§ **Directions for this task**: Leave the pictures out. Return the rest of the listing below exactly.

§ **Supplied data**:

[Start of section]

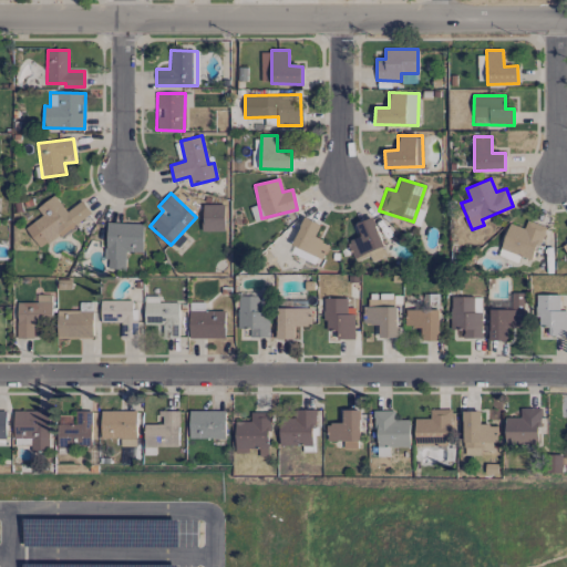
[(26,227),(40,248),(60,235),(61,235),(92,215),(83,200),(65,212),(55,195),(37,207),(43,216),(26,227)]
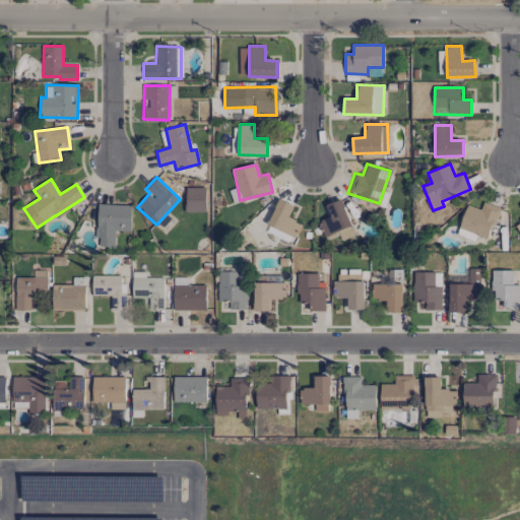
[(205,188),(185,188),(185,212),(205,212),(205,188)]
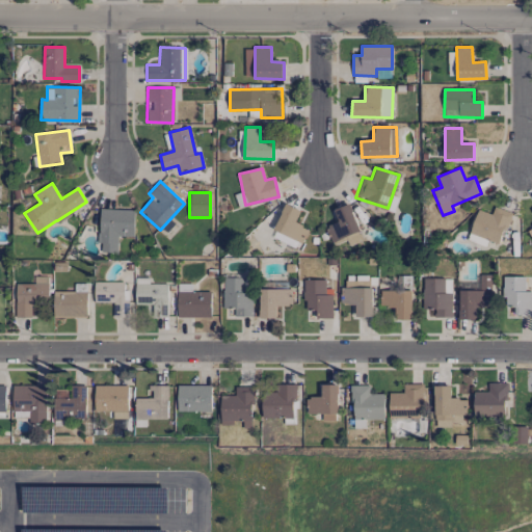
[(303,243),(309,229),(295,223),(300,210),(285,204),(274,232),(303,243)]
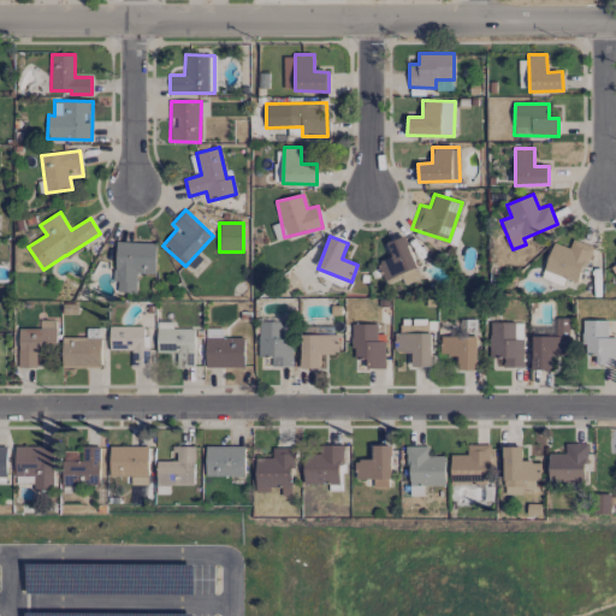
[(403,284),(420,279),(406,236),(388,242),(392,258),(377,262),(384,283),(401,277),(403,284)]
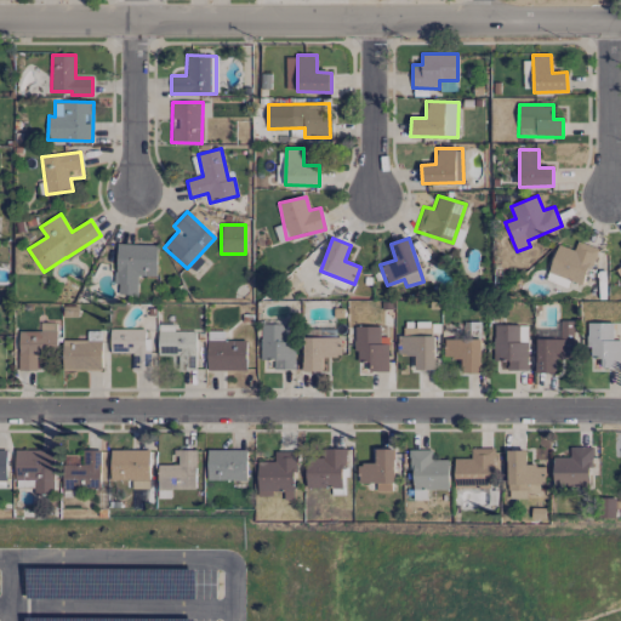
[(584,284),(597,249),(577,241),(574,250),(558,244),(548,272),(584,284)]
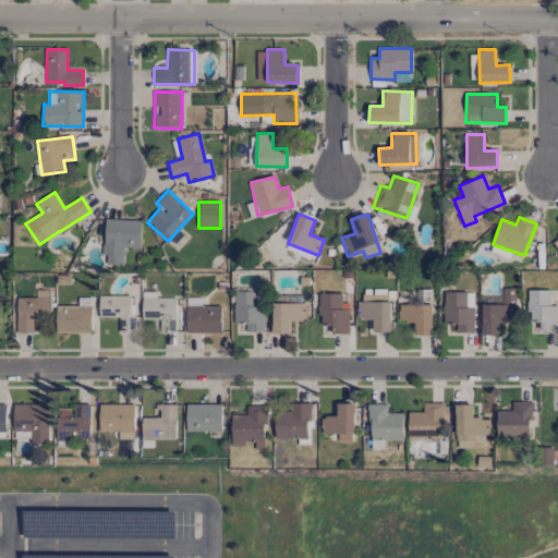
[(141,220),(105,219),(104,255),(107,255),(106,265),(123,265),(123,247),(140,247),(141,220)]
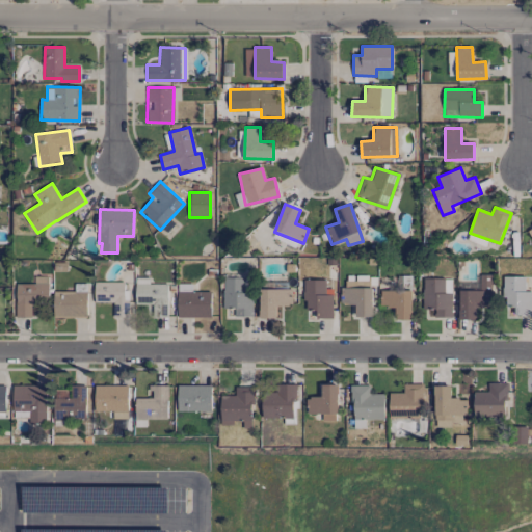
[(490,274),(479,275),(480,290),(459,291),(459,319),(476,319),(476,308),(491,307),(490,274)]
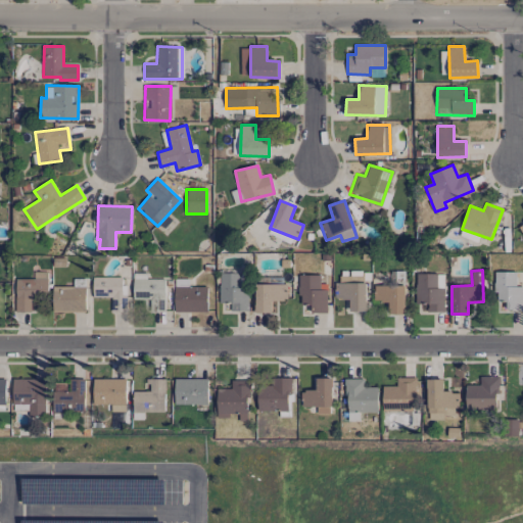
[(15,279),(16,313),(32,312),(31,298),(48,297),(47,272),(35,272),(35,279),(15,279)]
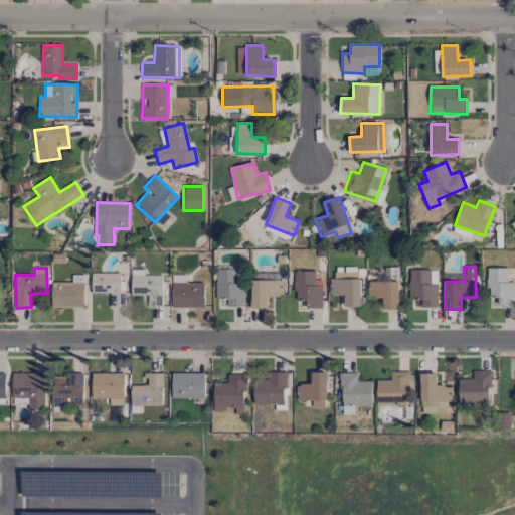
[(514,305),(514,282),(507,282),(507,268),(488,268),(488,296),(498,296),(498,305),(514,305)]
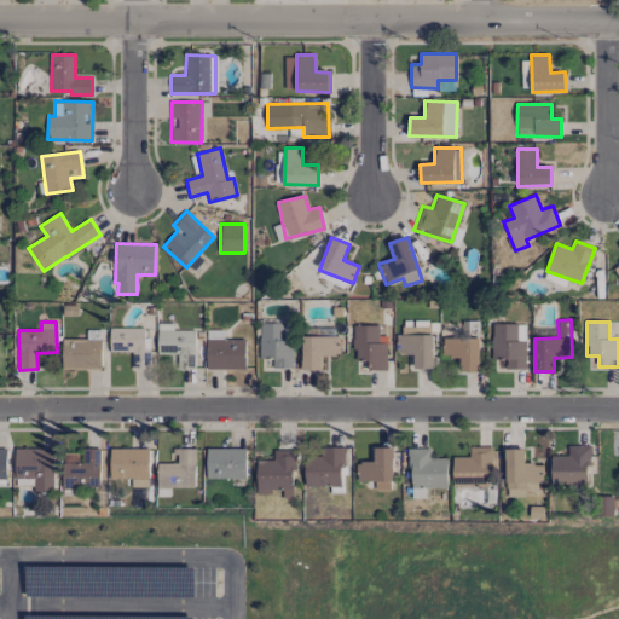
[(173,330),(173,323),(158,323),(157,353),(178,353),(178,366),(196,366),(196,330),(173,330)]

[End of section]

§ **Task result**:
[(26,227),(40,248),(60,235),(61,235),(92,215),(83,200),(65,212),(55,195),(37,207),(43,216),(26,227)]
[(205,188),(185,188),(185,212),(205,212),(205,188)]
[(303,243),(309,229),(295,223),(300,210),(285,204),(274,232),(303,243)]
[(403,284),(420,279),(406,236),(388,242),(392,258),(377,262),(384,283),(401,277),(403,284)]
[(584,284),(597,249),(577,241),(574,250),(558,244),(548,272),(584,284)]
[(141,220),(105,219),(104,255),(107,255),(106,265),(123,265),(123,247),(140,247),(141,220)]
[(490,274),(479,275),(480,290),(459,291),(459,319),(476,319),(476,308),(491,307),(490,274)]
[(15,279),(16,313),(32,312),(31,298),(48,297),(47,272),(35,272),(35,279),(15,279)]
[(514,305),(514,282),(507,282),(507,268),(488,268),(488,296),(498,296),(498,305),(514,305)]
[(173,330),(173,323),(158,323),(157,353),(178,353),(178,366),(196,366),(196,330),(173,330)]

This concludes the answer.